** Your instructions **
The records that follow are to be given again exactly, with their pictures omitted.

** Task data **
^^^^^^^^^^^^^^^^
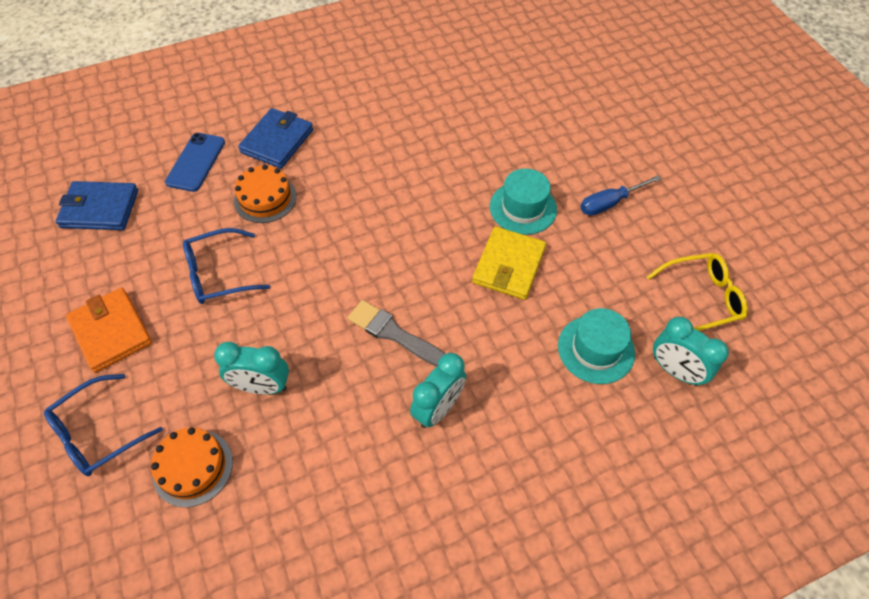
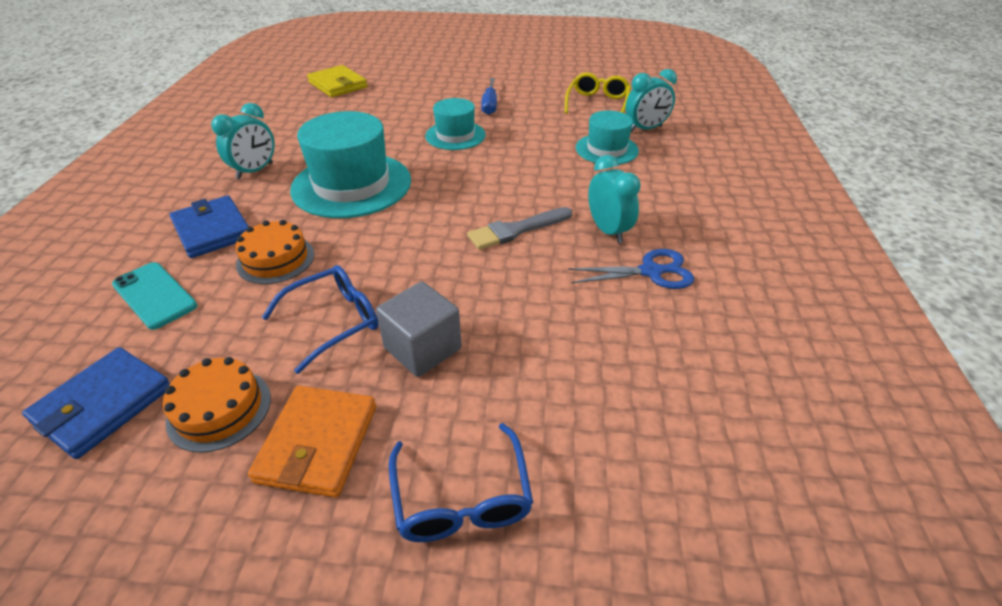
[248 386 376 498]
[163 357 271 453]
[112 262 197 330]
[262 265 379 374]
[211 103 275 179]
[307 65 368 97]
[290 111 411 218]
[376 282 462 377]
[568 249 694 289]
^^^^^^^^^^^^^^^^
** Output for this task **
[248 386 376 498]
[163 357 271 453]
[112 262 197 330]
[262 265 379 374]
[211 103 275 179]
[307 65 368 97]
[290 111 411 218]
[376 282 462 377]
[568 249 694 289]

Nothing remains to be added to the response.